[Recorded data Boundary: Start]

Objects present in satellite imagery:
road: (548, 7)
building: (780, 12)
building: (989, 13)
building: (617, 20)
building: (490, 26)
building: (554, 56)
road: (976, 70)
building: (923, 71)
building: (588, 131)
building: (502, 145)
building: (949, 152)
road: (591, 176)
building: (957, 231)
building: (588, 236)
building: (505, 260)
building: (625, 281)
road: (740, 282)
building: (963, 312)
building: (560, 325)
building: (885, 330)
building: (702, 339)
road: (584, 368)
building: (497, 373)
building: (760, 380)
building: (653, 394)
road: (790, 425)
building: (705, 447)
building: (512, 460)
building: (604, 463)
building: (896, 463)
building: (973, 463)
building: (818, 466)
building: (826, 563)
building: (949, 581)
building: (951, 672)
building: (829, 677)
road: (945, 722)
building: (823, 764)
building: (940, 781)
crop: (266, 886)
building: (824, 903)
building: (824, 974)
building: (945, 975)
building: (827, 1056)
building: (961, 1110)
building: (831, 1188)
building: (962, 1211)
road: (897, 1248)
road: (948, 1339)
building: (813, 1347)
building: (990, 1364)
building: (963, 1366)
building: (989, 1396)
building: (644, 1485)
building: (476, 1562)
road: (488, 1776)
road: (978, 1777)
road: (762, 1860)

[Recorded data Boundary: End]

_Task description:_ Only the count is wanted. Find the lines of the records that include the word "road" and state how many.

_Solution:_ 12